Scan each line of the records for the word "PULSE" and extract the ones that have it.

======== The data

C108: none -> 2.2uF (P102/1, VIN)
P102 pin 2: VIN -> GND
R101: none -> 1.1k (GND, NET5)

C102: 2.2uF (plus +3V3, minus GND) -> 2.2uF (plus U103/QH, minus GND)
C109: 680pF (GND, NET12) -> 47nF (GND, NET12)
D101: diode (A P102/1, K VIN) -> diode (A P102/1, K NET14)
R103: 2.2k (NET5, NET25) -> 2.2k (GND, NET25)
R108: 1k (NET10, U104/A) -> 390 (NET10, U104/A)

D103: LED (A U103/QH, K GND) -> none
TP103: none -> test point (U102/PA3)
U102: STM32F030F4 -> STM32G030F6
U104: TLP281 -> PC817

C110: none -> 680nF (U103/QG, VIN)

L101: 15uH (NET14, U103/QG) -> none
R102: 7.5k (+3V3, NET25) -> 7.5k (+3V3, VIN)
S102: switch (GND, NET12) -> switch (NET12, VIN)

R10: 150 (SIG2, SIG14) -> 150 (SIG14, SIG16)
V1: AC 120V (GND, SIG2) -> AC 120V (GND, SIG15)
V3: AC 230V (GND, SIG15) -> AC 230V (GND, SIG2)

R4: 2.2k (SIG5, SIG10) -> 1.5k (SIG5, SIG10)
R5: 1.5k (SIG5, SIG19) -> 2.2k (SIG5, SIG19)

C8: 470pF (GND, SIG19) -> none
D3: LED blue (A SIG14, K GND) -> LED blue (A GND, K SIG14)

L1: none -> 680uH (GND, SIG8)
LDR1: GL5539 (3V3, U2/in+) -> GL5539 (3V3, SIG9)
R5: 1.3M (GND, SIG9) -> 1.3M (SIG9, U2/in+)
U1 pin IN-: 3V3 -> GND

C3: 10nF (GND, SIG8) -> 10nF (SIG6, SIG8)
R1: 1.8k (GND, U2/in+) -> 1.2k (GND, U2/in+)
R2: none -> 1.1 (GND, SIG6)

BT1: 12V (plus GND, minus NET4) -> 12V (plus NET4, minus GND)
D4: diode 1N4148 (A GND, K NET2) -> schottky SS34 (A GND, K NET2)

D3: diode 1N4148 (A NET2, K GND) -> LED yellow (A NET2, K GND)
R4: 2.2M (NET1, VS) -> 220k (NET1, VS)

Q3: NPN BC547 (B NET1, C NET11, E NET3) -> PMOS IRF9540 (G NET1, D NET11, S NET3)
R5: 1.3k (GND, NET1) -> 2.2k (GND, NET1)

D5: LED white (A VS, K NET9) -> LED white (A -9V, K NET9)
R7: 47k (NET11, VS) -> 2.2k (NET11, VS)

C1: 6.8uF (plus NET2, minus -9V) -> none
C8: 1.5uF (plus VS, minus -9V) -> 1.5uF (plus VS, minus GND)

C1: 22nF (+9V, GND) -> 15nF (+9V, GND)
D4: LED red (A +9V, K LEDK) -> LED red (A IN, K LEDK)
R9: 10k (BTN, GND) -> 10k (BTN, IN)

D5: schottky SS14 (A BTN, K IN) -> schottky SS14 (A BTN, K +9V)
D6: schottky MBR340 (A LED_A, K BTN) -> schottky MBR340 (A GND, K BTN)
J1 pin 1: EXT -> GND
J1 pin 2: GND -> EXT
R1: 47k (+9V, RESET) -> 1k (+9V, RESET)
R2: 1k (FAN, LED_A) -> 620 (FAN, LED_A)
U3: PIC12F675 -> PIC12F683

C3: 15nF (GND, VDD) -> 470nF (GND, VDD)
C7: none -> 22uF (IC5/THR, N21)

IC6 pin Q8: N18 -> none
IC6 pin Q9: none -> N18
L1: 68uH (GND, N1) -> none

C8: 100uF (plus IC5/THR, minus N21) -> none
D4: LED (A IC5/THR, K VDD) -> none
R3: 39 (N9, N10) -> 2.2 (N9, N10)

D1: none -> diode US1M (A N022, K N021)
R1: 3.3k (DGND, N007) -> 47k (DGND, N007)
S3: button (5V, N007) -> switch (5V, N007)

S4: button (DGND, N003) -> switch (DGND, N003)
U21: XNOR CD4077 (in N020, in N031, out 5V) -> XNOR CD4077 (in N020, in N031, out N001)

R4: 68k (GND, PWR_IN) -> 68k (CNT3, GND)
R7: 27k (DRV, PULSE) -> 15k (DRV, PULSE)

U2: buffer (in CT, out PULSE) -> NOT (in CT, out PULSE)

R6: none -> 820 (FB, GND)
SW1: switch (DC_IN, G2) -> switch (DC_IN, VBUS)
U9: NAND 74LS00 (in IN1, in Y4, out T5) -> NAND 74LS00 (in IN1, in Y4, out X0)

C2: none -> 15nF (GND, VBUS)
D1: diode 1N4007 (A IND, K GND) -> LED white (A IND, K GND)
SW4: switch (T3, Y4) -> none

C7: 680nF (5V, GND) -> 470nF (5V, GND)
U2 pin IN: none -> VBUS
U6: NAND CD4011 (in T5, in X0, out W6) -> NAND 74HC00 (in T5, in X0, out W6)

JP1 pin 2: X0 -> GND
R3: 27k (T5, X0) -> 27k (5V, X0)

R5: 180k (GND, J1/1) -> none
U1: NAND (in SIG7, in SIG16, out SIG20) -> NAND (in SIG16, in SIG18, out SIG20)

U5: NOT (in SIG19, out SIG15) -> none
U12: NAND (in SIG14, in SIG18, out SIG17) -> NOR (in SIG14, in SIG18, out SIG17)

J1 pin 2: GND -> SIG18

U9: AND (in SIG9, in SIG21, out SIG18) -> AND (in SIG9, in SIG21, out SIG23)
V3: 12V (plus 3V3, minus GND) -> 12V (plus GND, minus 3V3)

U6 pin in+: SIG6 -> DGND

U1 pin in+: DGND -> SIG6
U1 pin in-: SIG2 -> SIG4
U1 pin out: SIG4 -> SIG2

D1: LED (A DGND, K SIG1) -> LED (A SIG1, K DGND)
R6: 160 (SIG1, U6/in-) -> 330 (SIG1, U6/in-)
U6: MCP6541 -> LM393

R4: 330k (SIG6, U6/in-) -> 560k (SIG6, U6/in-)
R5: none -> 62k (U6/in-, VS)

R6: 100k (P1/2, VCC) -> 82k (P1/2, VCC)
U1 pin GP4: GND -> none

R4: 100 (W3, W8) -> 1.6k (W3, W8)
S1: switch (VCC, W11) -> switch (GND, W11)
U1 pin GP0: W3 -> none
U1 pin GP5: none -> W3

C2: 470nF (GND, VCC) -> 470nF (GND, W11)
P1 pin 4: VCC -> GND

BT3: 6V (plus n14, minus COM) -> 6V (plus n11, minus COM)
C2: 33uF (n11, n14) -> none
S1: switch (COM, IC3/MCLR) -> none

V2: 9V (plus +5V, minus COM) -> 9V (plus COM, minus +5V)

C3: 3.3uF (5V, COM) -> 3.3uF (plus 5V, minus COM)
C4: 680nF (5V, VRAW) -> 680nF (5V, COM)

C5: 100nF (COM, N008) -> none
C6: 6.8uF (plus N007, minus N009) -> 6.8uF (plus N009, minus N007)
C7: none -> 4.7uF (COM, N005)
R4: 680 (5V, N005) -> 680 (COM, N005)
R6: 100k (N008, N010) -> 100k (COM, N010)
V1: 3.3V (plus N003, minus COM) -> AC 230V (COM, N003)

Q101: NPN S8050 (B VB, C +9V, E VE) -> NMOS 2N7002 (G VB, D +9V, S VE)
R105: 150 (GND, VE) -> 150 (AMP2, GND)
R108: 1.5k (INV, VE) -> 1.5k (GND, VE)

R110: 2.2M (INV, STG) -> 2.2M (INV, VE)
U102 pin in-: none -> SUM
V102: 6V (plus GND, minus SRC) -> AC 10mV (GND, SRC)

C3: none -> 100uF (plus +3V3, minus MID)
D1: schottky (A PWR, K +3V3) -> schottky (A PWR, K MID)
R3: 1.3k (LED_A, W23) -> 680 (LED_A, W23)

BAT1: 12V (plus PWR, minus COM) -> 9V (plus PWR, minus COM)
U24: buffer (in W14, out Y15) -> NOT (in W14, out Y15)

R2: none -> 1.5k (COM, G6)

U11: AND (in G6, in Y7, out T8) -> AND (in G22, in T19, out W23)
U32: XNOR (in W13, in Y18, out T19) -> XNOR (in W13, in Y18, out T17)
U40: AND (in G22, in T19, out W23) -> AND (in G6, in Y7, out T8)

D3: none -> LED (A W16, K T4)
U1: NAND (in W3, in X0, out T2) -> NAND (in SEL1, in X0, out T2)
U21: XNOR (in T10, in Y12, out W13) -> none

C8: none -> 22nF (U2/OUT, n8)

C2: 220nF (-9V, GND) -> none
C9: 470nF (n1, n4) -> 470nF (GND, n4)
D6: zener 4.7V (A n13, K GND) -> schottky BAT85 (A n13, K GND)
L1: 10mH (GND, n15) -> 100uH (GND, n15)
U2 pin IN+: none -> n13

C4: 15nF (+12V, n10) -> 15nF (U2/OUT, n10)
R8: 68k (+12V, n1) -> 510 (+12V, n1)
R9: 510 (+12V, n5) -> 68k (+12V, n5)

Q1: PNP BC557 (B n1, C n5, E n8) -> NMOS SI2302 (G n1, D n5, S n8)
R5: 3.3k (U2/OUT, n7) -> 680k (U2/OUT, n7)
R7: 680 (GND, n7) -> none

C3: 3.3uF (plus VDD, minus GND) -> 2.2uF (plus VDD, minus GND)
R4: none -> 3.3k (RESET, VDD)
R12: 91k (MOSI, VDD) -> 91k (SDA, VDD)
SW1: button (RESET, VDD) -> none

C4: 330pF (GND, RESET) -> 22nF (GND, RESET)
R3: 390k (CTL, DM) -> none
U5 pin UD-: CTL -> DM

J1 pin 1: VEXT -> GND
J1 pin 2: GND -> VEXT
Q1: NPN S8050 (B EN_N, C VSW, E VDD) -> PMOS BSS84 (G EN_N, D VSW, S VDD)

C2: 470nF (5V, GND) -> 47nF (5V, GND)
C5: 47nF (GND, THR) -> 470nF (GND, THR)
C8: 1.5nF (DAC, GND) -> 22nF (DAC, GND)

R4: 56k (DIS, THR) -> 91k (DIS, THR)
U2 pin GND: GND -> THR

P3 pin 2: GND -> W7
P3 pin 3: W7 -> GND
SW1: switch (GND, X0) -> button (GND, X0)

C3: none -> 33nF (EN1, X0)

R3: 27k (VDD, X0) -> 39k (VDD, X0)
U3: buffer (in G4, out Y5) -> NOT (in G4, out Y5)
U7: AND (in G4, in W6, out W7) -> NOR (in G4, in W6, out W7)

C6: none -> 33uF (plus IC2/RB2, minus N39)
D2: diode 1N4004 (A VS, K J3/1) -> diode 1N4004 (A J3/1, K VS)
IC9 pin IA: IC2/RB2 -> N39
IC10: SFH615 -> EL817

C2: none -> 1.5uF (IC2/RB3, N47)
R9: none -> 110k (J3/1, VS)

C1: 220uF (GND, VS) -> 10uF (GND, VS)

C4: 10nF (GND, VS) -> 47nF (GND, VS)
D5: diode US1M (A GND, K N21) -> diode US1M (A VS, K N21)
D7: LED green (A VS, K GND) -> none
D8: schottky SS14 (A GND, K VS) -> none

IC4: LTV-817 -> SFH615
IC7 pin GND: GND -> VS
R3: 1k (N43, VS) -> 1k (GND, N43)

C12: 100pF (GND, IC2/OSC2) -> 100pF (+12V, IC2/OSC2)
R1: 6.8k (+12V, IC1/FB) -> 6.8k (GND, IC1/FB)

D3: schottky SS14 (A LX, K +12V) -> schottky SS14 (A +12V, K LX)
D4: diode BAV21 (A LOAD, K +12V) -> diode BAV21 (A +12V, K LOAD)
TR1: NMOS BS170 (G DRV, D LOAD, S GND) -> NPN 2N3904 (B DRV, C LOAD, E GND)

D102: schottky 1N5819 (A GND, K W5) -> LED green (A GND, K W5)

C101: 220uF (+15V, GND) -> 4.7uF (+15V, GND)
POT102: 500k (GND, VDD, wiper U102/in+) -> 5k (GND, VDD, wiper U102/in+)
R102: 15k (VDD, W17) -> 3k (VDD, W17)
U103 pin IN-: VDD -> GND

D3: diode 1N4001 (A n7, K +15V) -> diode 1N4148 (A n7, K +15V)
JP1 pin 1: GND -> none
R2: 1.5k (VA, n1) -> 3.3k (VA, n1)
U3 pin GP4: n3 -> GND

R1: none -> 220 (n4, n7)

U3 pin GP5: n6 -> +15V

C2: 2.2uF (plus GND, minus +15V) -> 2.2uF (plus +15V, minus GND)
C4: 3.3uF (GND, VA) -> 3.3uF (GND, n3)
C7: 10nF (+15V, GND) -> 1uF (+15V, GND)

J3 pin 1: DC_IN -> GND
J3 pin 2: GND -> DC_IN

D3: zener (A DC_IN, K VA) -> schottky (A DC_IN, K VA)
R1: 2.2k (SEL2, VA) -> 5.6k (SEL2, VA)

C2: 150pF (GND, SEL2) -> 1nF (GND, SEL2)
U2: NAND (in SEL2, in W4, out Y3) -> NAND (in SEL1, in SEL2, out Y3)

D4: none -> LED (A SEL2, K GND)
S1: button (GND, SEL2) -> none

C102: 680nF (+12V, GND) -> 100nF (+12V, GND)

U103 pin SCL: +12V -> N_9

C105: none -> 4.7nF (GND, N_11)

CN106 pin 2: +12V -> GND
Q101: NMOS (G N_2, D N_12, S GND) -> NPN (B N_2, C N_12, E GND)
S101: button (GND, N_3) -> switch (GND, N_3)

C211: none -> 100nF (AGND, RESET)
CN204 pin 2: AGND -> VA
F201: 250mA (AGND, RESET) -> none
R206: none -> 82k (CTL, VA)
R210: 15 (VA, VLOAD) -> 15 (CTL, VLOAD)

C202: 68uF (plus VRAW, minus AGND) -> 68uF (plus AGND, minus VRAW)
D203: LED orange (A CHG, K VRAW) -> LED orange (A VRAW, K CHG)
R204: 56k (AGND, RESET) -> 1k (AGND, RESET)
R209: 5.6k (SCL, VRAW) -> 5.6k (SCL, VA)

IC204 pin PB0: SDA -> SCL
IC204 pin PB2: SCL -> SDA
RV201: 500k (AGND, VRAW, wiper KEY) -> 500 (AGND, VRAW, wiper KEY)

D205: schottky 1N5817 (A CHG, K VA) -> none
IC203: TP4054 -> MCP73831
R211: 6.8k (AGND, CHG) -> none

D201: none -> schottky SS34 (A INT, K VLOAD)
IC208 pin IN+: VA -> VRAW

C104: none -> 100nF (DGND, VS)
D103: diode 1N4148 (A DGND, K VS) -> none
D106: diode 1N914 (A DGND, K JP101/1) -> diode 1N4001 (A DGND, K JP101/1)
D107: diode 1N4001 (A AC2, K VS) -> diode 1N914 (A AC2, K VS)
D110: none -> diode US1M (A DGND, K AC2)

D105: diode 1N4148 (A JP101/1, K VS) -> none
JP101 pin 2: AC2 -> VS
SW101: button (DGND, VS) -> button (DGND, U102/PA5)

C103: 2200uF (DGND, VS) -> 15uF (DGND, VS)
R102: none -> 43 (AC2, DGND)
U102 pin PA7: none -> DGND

================

- [Answer for the task]
R7: 27k (DRV, PULSE) -> 15k (DRV, PULSE)
U2: buffer (in CT, out PULSE) -> NOT (in CT, out PULSE)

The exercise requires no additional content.